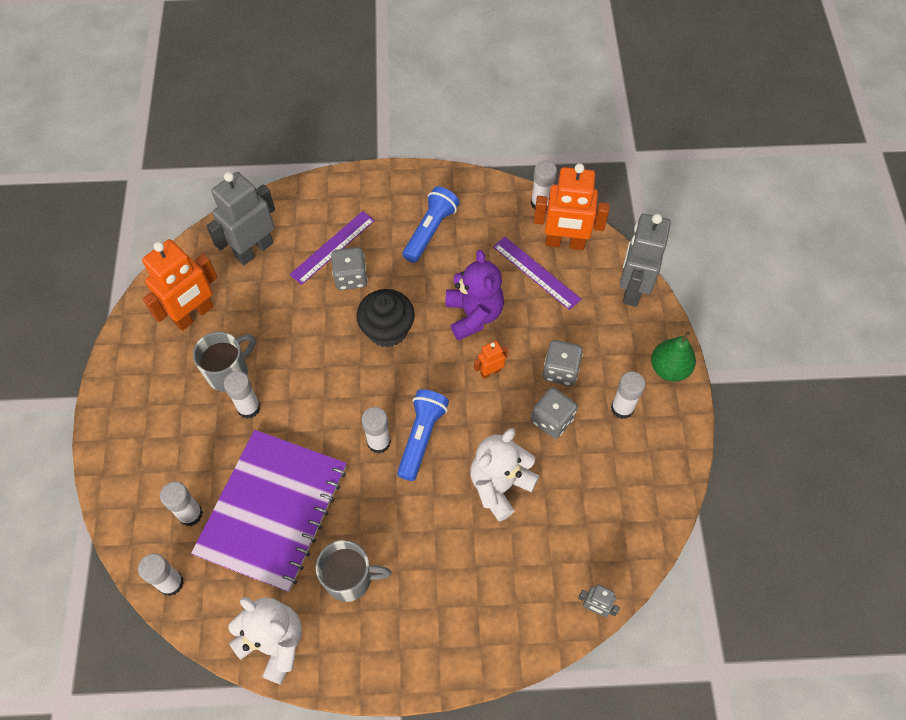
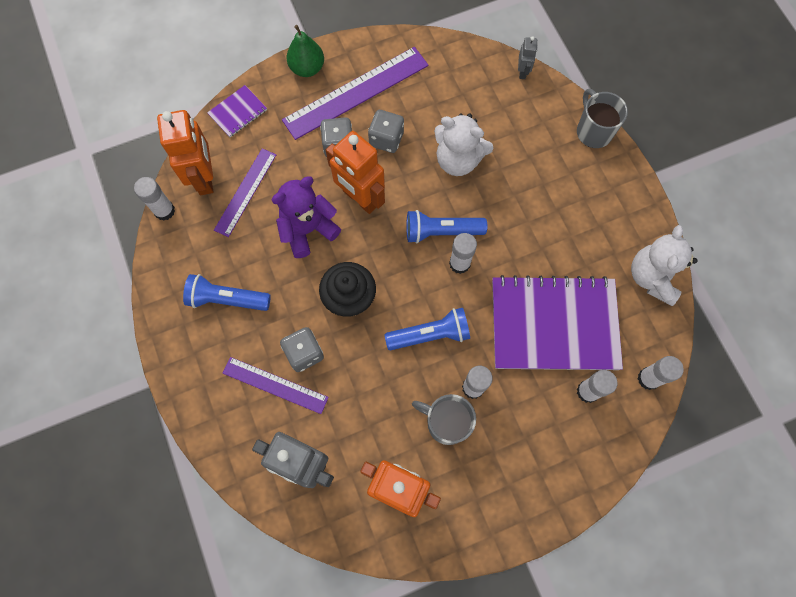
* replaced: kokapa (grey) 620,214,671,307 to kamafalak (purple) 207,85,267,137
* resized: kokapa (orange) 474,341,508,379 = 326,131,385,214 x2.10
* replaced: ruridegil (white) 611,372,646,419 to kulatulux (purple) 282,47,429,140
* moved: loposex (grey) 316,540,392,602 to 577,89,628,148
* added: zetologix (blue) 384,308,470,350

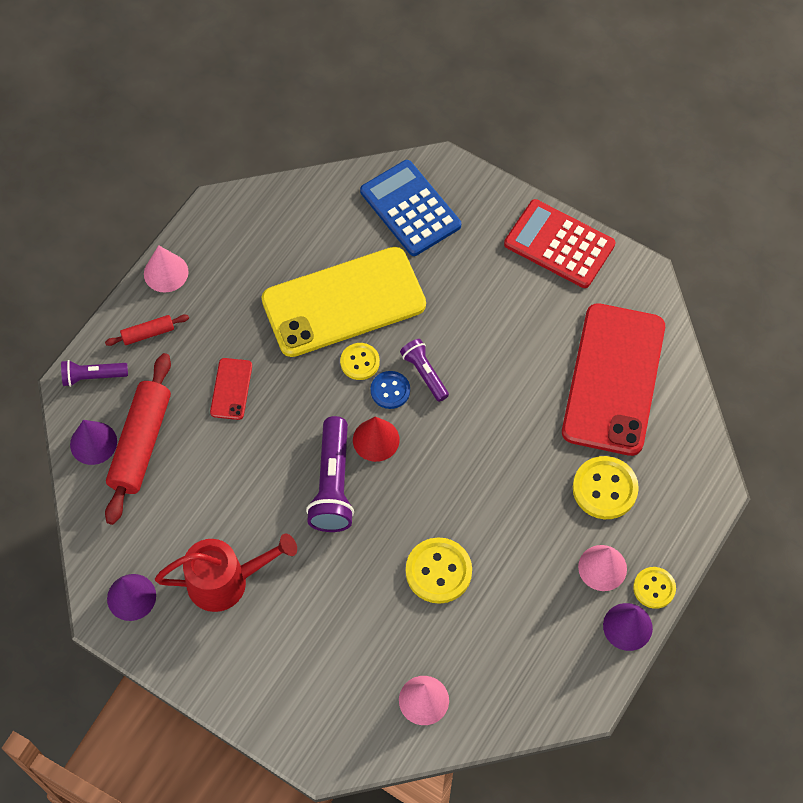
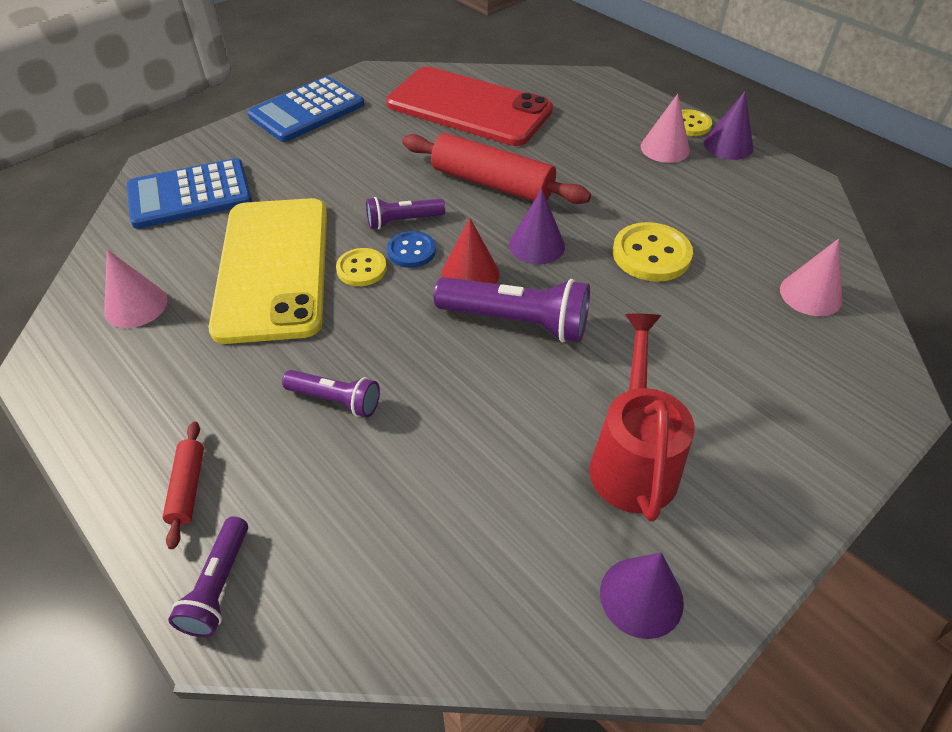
* recoloured: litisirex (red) 504,199,615,288 to litisirex (blue) 248,76,364,142
* moved: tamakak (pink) 144,245,188,293 to 104,250,167,328
* moved: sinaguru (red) 105,353,171,525 to 402,133,591,204
* replaced: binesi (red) 210,358,252,420 to zetologix (purple) 282,370,380,418
* moved: tamakak (purple) 70,420,117,465 to 509,189,565,264
* removed: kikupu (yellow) 573,456,639,519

> [Activity] Reproduce verbatim only the segment of the listing bounded by the line containing "474,341,508,379 = 326,131,385,214 x2.10" and the line containing "316,540,392,602 to 577,89,628,148", with both boundary lines included.

> [Task result]
* resized: kokapa (orange) 474,341,508,379 = 326,131,385,214 x2.10
* replaced: ruridegil (white) 611,372,646,419 to kulatulux (purple) 282,47,429,140
* moved: loposex (grey) 316,540,392,602 to 577,89,628,148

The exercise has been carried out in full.